**Required action:** Only the lines from the one containing "pink semicircle: (179, 100)" through the end of the material should be printed, exactly as they appear. Leave out pictures.

>>>

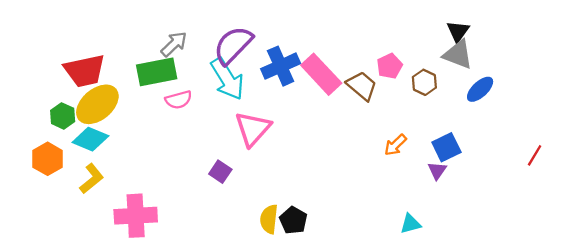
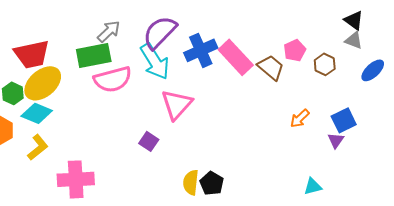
black triangle: (458, 31) -> (354, 20), turned -30
gray triangle: (458, 54) -> (354, 40), size x0.7
pink semicircle: (179, 100) -> (113, 79), size x1.6

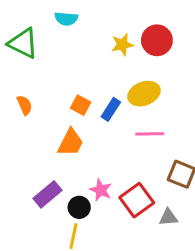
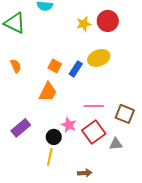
pink line: (150, 134) -> (94, 106), moved
purple rectangle: (48, 194) -> (21, 128), moved

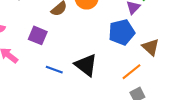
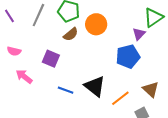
brown triangle: (151, 47) -> (151, 89), moved
orange line: (131, 72) -> (120, 98), moved

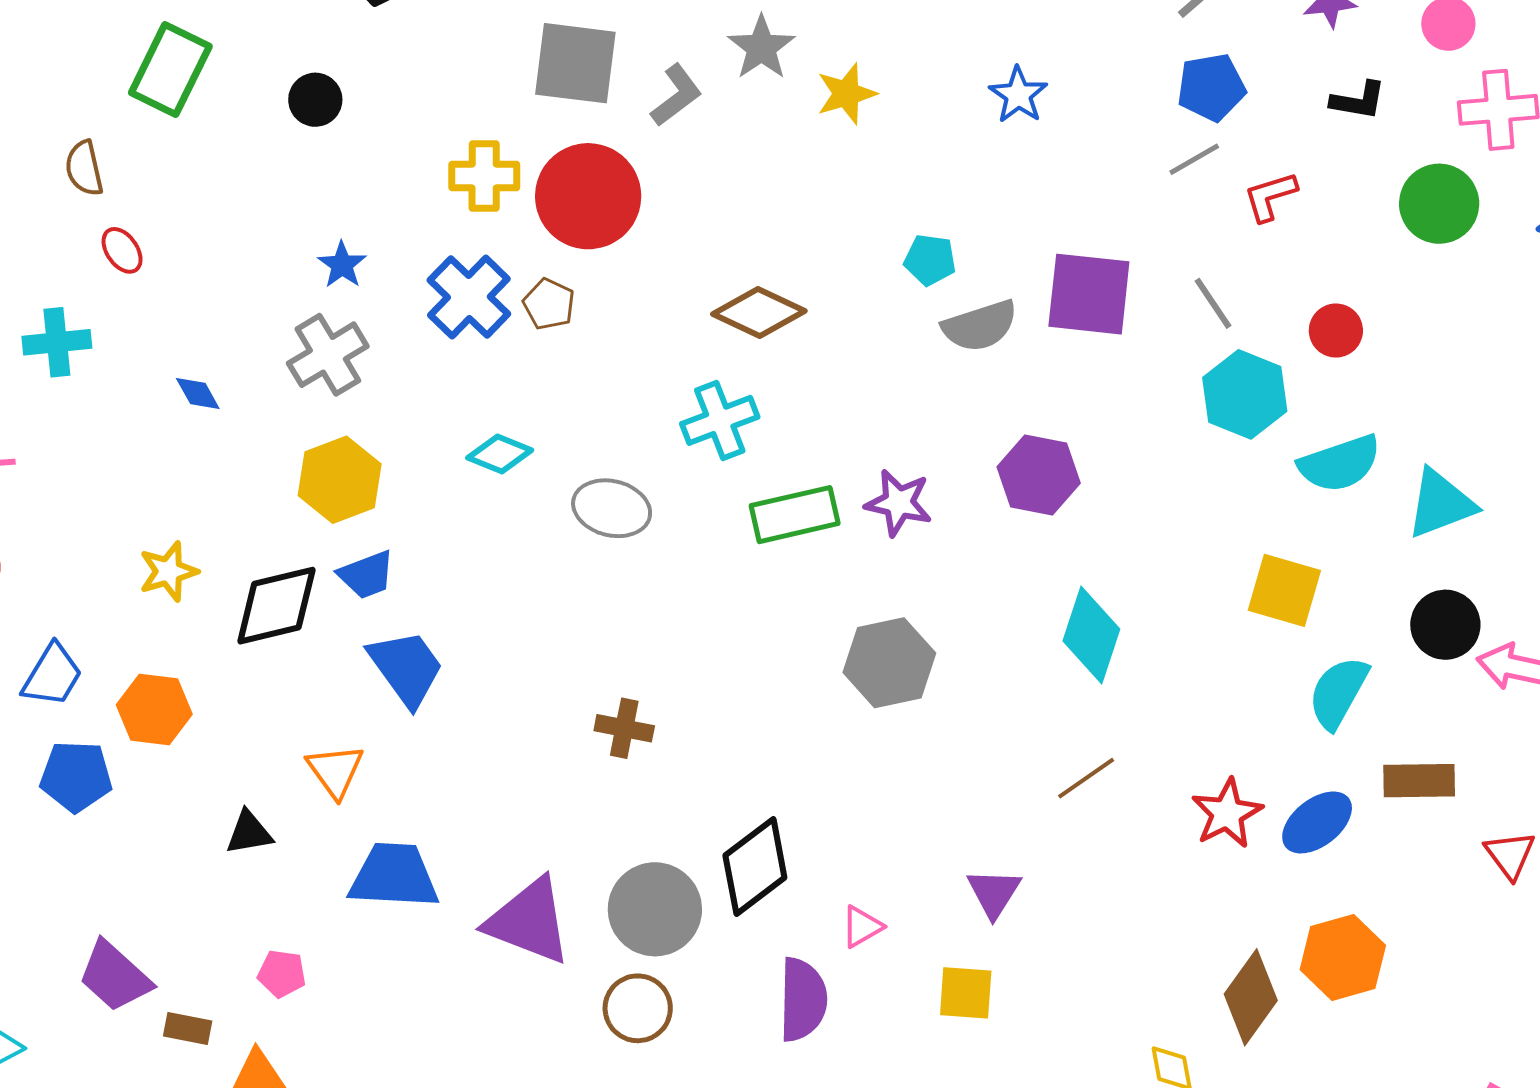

<<<

**Task solution:**
pink semicircle: (179, 100) -> (113, 79), size x1.6

pink line: (150, 134) -> (94, 106), moved
purple rectangle: (48, 194) -> (21, 128), moved

brown triangle: (151, 47) -> (151, 89), moved
orange line: (131, 72) -> (120, 98), moved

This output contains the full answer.